When the line containing "(216, 289) = (295, 295): black" is found in the data below, give it again along with every later line, exactly; drop the pictures.

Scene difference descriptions
=-=-=-=-=
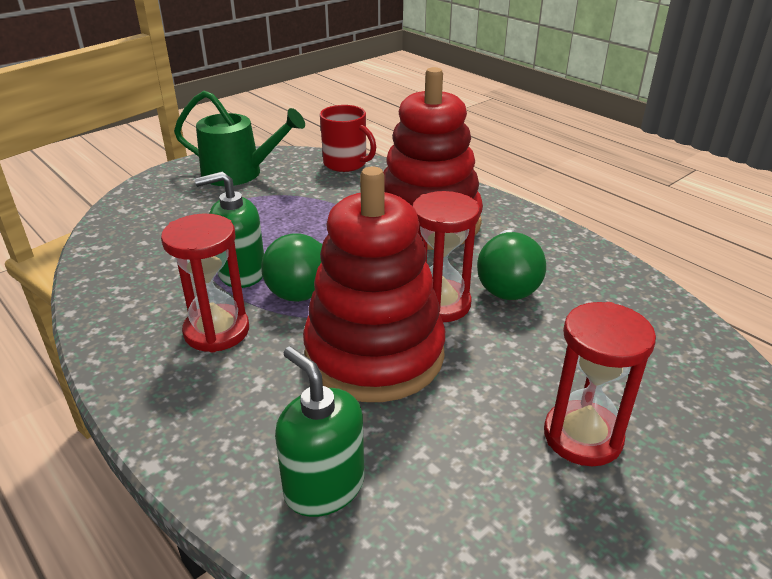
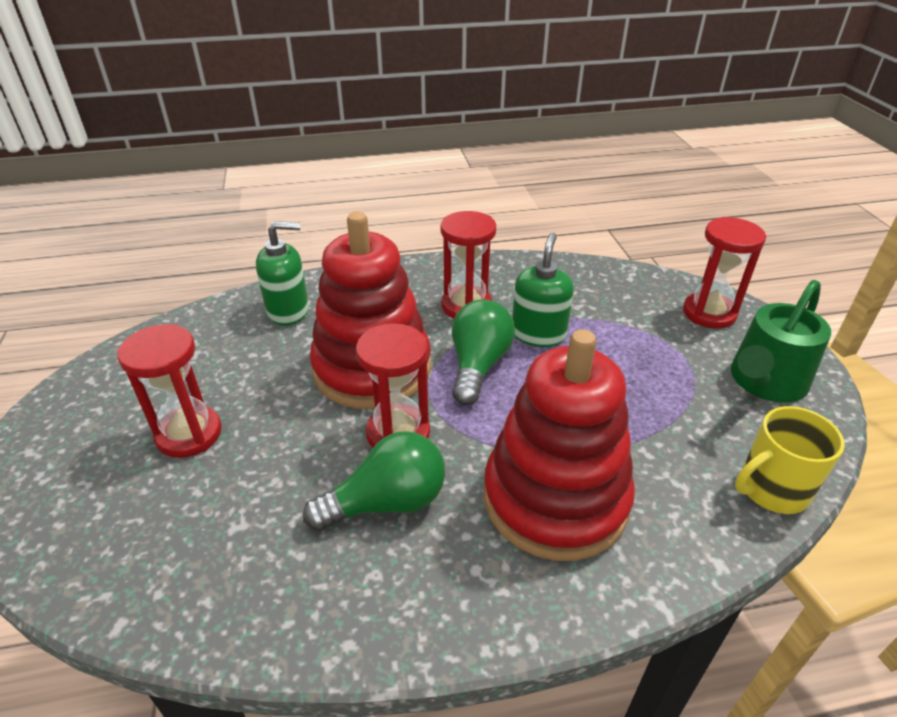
camera: 120 degrees right, 5 degrees up
(154, 201) = (709, 313): none -> red hourglass
(346, 164) = (771, 489): red mug -> yellow mug
(507, 283) = (387, 502): green light bulb -> green light bulb turned 120 degrees clockwise

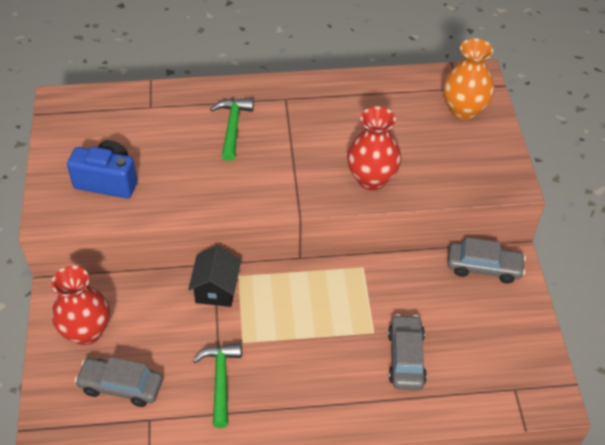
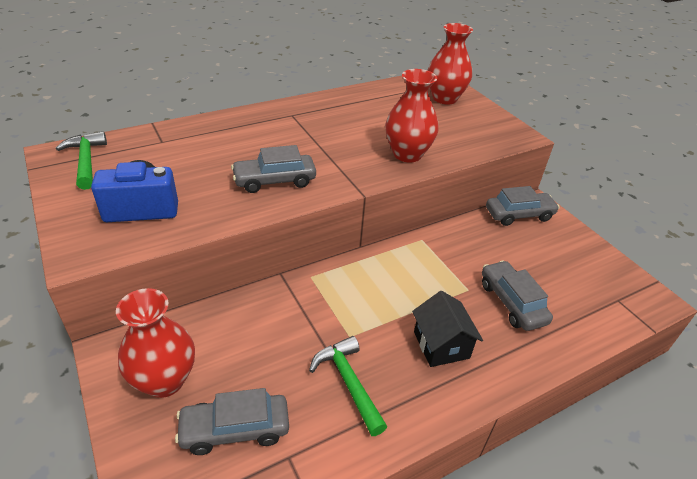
camera: 25 degrees left, 10 degrees down
(216, 289) = (295, 295): black house -> black house (441, 345)
(228, 179) = (274, 181): none -> grey car
(232, 127) = (254, 141): green hammer -> green hammer (86, 161)
(464, 110) = (444, 98): orange vase -> red vase

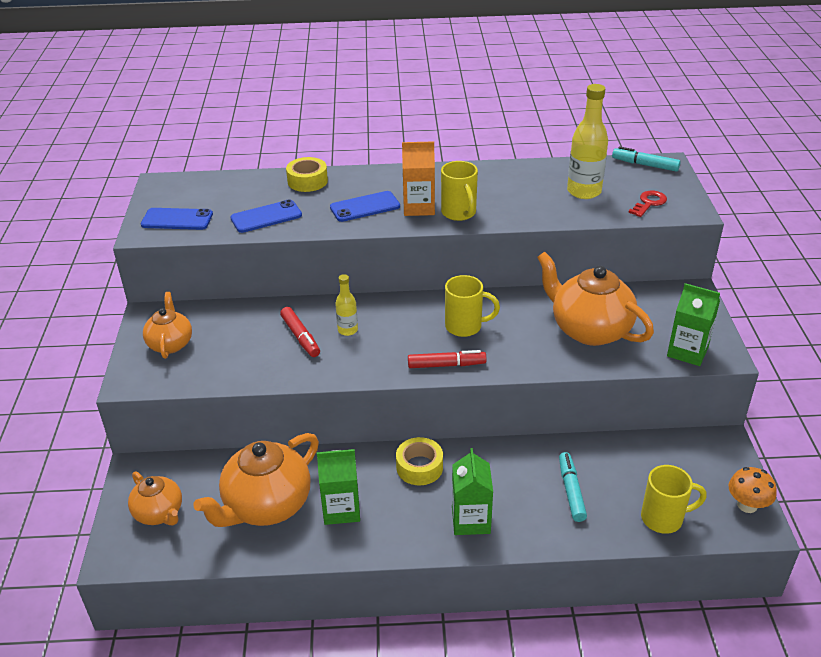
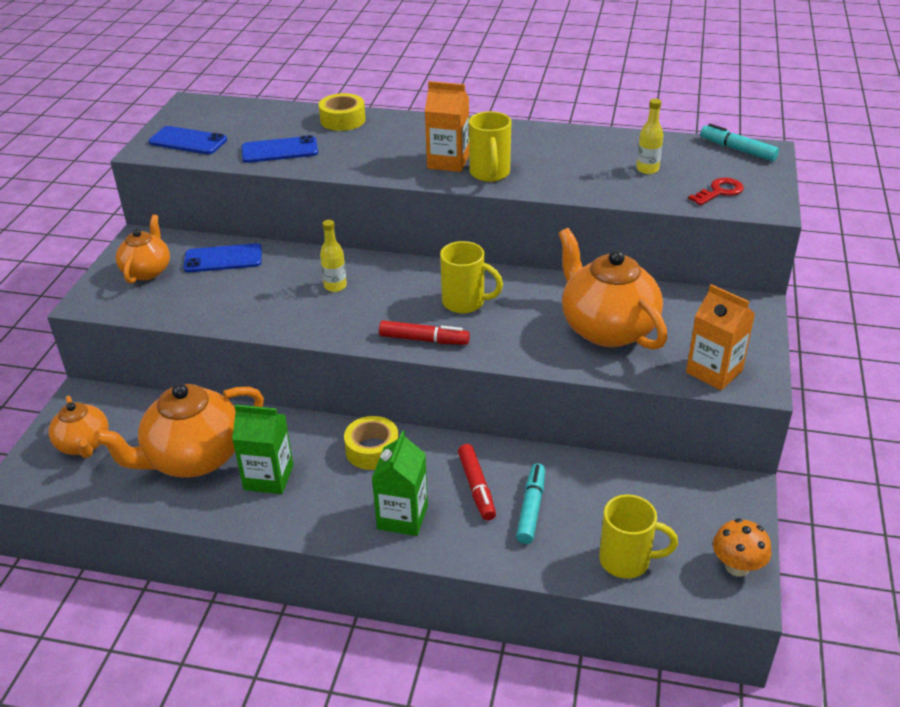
camera: 15 degrees right, 0 degrees up
(300, 337) = (282, 285): red marker -> red marker (476, 487)
(365, 207) = (389, 154): blue phone -> blue phone (223, 259)
(584, 191) = (647, 169): yellow bottle -> yellow bottle, size x0.55
(687, 351) = (714, 371): green carton -> orange carton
=-=-=-=-=
Exercise response:
(216, 289) = (295, 295): black house -> black house (441, 345)
(228, 179) = (274, 181): none -> grey car
(232, 127) = (254, 141): green hammer -> green hammer (86, 161)
(464, 110) = (444, 98): orange vase -> red vase

camera: 15 degrees right, 0 degrees up
(300, 337) = (282, 285): red marker -> red marker (476, 487)
(365, 207) = (389, 154): blue phone -> blue phone (223, 259)
(584, 191) = (647, 169): yellow bottle -> yellow bottle, size x0.55
(687, 351) = (714, 371): green carton -> orange carton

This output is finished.